[Supplied data Boundary: Start]

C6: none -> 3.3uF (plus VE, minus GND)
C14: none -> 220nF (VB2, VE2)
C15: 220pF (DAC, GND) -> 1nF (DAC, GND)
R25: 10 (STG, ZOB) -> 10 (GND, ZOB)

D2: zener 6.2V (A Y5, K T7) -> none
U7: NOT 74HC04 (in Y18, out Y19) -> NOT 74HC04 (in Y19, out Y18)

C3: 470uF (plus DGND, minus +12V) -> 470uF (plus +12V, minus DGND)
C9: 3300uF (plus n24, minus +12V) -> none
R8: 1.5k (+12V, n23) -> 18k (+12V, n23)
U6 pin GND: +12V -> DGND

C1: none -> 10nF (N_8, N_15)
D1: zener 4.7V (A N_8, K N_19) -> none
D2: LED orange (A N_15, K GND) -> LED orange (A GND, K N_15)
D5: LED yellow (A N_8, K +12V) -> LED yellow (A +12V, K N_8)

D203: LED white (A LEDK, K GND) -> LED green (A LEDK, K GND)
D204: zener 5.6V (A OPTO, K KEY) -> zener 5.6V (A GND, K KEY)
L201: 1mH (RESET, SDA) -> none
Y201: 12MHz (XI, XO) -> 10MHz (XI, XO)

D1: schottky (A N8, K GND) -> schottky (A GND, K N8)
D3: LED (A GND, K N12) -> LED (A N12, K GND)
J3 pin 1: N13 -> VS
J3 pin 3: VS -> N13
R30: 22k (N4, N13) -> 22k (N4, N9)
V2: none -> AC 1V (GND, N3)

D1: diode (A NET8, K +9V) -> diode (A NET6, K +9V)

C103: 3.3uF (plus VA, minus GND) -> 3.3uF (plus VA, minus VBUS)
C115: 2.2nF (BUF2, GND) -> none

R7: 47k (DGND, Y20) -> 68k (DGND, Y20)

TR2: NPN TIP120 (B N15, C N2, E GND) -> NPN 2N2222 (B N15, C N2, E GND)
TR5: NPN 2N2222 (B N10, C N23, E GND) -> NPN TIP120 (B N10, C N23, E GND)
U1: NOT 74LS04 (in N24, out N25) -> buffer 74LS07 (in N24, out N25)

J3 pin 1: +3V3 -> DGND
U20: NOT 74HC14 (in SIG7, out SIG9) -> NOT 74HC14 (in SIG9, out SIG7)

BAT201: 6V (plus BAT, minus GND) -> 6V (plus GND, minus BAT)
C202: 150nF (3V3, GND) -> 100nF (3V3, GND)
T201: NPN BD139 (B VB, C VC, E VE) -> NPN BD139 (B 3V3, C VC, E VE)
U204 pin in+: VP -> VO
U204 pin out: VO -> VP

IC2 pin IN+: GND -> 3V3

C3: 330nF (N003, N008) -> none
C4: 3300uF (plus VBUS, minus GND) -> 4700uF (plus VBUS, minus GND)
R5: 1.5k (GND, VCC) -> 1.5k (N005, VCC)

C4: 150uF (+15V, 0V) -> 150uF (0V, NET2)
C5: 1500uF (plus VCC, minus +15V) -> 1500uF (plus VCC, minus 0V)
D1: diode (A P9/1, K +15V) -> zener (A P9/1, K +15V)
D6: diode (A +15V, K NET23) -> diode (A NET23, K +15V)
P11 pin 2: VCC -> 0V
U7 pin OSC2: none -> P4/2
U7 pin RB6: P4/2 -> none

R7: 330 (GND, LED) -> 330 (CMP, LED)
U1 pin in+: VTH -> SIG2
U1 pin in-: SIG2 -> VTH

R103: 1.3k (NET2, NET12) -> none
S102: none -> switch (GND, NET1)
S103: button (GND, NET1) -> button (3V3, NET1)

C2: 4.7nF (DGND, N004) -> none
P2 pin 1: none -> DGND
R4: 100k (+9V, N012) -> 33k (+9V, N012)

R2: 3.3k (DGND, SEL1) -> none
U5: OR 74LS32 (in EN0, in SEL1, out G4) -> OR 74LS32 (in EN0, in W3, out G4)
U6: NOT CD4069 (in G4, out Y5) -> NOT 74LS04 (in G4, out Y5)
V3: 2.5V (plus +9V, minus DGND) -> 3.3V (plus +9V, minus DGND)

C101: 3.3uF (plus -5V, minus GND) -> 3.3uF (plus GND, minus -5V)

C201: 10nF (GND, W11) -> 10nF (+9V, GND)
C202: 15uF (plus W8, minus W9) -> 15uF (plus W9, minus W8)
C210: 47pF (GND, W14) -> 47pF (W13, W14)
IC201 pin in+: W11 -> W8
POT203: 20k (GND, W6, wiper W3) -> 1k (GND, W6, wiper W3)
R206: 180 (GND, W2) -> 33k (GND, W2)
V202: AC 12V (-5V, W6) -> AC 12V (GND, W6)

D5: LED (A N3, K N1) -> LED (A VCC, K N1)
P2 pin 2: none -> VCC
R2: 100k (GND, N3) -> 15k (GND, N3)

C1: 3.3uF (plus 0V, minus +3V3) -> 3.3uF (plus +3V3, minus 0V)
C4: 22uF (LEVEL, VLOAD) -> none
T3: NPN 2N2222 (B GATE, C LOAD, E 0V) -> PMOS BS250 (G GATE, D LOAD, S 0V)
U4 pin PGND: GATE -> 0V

[Supplied data Boundary: End]

Task: Print out each line of the data exactly.

Exercise answer:
C6: none -> 3.3uF (plus VE, minus GND)
C14: none -> 220nF (VB2, VE2)
C15: 220pF (DAC, GND) -> 1nF (DAC, GND)
R25: 10 (STG, ZOB) -> 10 (GND, ZOB)

D2: zener 6.2V (A Y5, K T7) -> none
U7: NOT 74HC04 (in Y18, out Y19) -> NOT 74HC04 (in Y19, out Y18)

C3: 470uF (plus DGND, minus +12V) -> 470uF (plus +12V, minus DGND)
C9: 3300uF (plus n24, minus +12V) -> none
R8: 1.5k (+12V, n23) -> 18k (+12V, n23)
U6 pin GND: +12V -> DGND

C1: none -> 10nF (N_8, N_15)
D1: zener 4.7V (A N_8, K N_19) -> none
D2: LED orange (A N_15, K GND) -> LED orange (A GND, K N_15)
D5: LED yellow (A N_8, K +12V) -> LED yellow (A +12V, K N_8)

D203: LED white (A LEDK, K GND) -> LED green (A LEDK, K GND)
D204: zener 5.6V (A OPTO, K KEY) -> zener 5.6V (A GND, K KEY)
L201: 1mH (RESET, SDA) -> none
Y201: 12MHz (XI, XO) -> 10MHz (XI, XO)

D1: schottky (A N8, K GND) -> schottky (A GND, K N8)
D3: LED (A GND, K N12) -> LED (A N12, K GND)
J3 pin 1: N13 -> VS
J3 pin 3: VS -> N13
R30: 22k (N4, N13) -> 22k (N4, N9)
V2: none -> AC 1V (GND, N3)

D1: diode (A NET8, K +9V) -> diode (A NET6, K +9V)

C103: 3.3uF (plus VA, minus GND) -> 3.3uF (plus VA, minus VBUS)
C115: 2.2nF (BUF2, GND) -> none

R7: 47k (DGND, Y20) -> 68k (DGND, Y20)

TR2: NPN TIP120 (B N15, C N2, E GND) -> NPN 2N2222 (B N15, C N2, E GND)
TR5: NPN 2N2222 (B N10, C N23, E GND) -> NPN TIP120 (B N10, C N23, E GND)
U1: NOT 74LS04 (in N24, out N25) -> buffer 74LS07 (in N24, out N25)

J3 pin 1: +3V3 -> DGND
U20: NOT 74HC14 (in SIG7, out SIG9) -> NOT 74HC14 (in SIG9, out SIG7)

BAT201: 6V (plus BAT, minus GND) -> 6V (plus GND, minus BAT)
C202: 150nF (3V3, GND) -> 100nF (3V3, GND)
T201: NPN BD139 (B VB, C VC, E VE) -> NPN BD139 (B 3V3, C VC, E VE)
U204 pin in+: VP -> VO
U204 pin out: VO -> VP

IC2 pin IN+: GND -> 3V3

C3: 330nF (N003, N008) -> none
C4: 3300uF (plus VBUS, minus GND) -> 4700uF (plus VBUS, minus GND)
R5: 1.5k (GND, VCC) -> 1.5k (N005, VCC)

C4: 150uF (+15V, 0V) -> 150uF (0V, NET2)
C5: 1500uF (plus VCC, minus +15V) -> 1500uF (plus VCC, minus 0V)
D1: diode (A P9/1, K +15V) -> zener (A P9/1, K +15V)
D6: diode (A +15V, K NET23) -> diode (A NET23, K +15V)
P11 pin 2: VCC -> 0V
U7 pin OSC2: none -> P4/2
U7 pin RB6: P4/2 -> none

R7: 330 (GND, LED) -> 330 (CMP, LED)
U1 pin in+: VTH -> SIG2
U1 pin in-: SIG2 -> VTH

R103: 1.3k (NET2, NET12) -> none
S102: none -> switch (GND, NET1)
S103: button (GND, NET1) -> button (3V3, NET1)

C2: 4.7nF (DGND, N004) -> none
P2 pin 1: none -> DGND
R4: 100k (+9V, N012) -> 33k (+9V, N012)

R2: 3.3k (DGND, SEL1) -> none
U5: OR 74LS32 (in EN0, in SEL1, out G4) -> OR 74LS32 (in EN0, in W3, out G4)
U6: NOT CD4069 (in G4, out Y5) -> NOT 74LS04 (in G4, out Y5)
V3: 2.5V (plus +9V, minus DGND) -> 3.3V (plus +9V, minus DGND)

C101: 3.3uF (plus -5V, minus GND) -> 3.3uF (plus GND, minus -5V)

C201: 10nF (GND, W11) -> 10nF (+9V, GND)
C202: 15uF (plus W8, minus W9) -> 15uF (plus W9, minus W8)
C210: 47pF (GND, W14) -> 47pF (W13, W14)
IC201 pin in+: W11 -> W8
POT203: 20k (GND, W6, wiper W3) -> 1k (GND, W6, wiper W3)
R206: 180 (GND, W2) -> 33k (GND, W2)
V202: AC 12V (-5V, W6) -> AC 12V (GND, W6)

D5: LED (A N3, K N1) -> LED (A VCC, K N1)
P2 pin 2: none -> VCC
R2: 100k (GND, N3) -> 15k (GND, N3)

C1: 3.3uF (plus 0V, minus +3V3) -> 3.3uF (plus +3V3, minus 0V)
C4: 22uF (LEVEL, VLOAD) -> none
T3: NPN 2N2222 (B GATE, C LOAD, E 0V) -> PMOS BS250 (G GATE, D LOAD, S 0V)
U4 pin PGND: GATE -> 0V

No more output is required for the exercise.